Images in the data are to be skipped, while every line is restated exactly as written.

## EXCERPTED DATA

▼

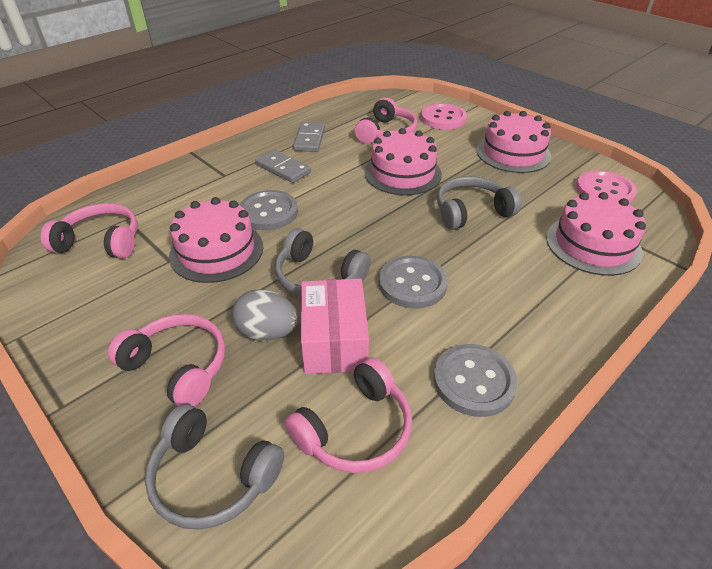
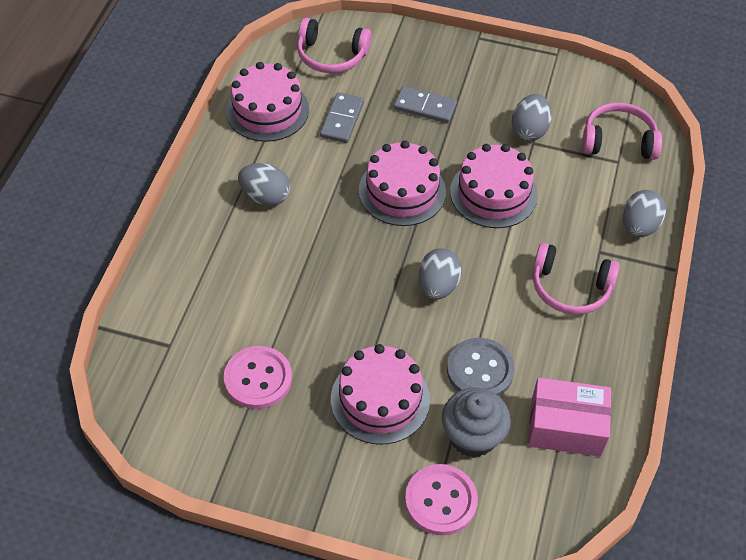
grey button: 3 -> 1
grey cupcake: 0 -> 1
grey egg: 1 -> 4
grey headphones: 3 -> 0
pink headphones: 4 -> 3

▲

## COMPLETED EXERCISE
grey button: 3 -> 1
grey cupcake: 0 -> 1
grey egg: 1 -> 4
grey headphones: 3 -> 0
pink headphones: 4 -> 3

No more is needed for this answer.